[Coordinate-based object records]
────────────────────

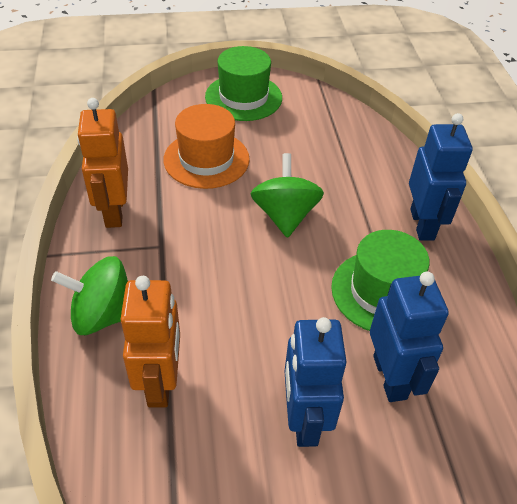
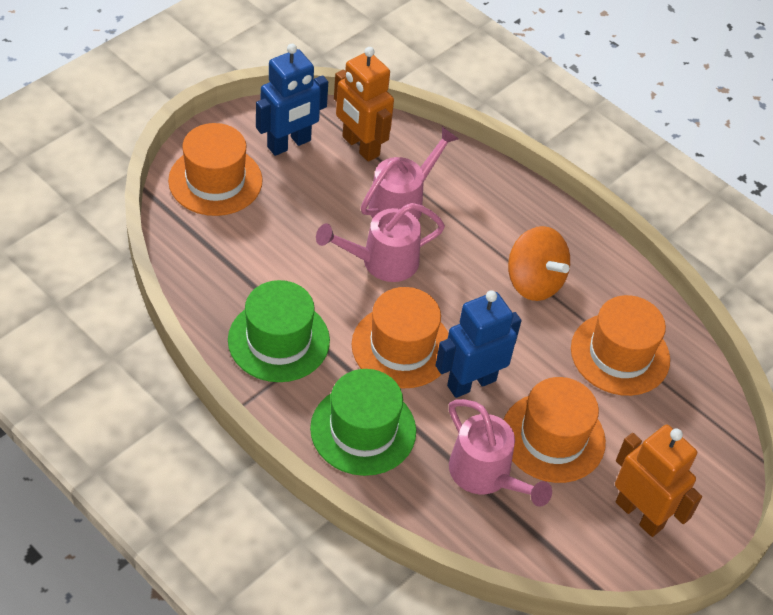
blue robot: 3 -> 2
green spinning top: 2 -> 0
orange hat: 1 -> 4
orange spinning top: 0 -> 1
pink watering can: 0 -> 3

────────────────────

What you have to do:
All of the data must be set down exactly, with no pictures included.

Expected output:
blue robot: 3 -> 2
green spinning top: 2 -> 0
orange hat: 1 -> 4
orange spinning top: 0 -> 1
pink watering can: 0 -> 3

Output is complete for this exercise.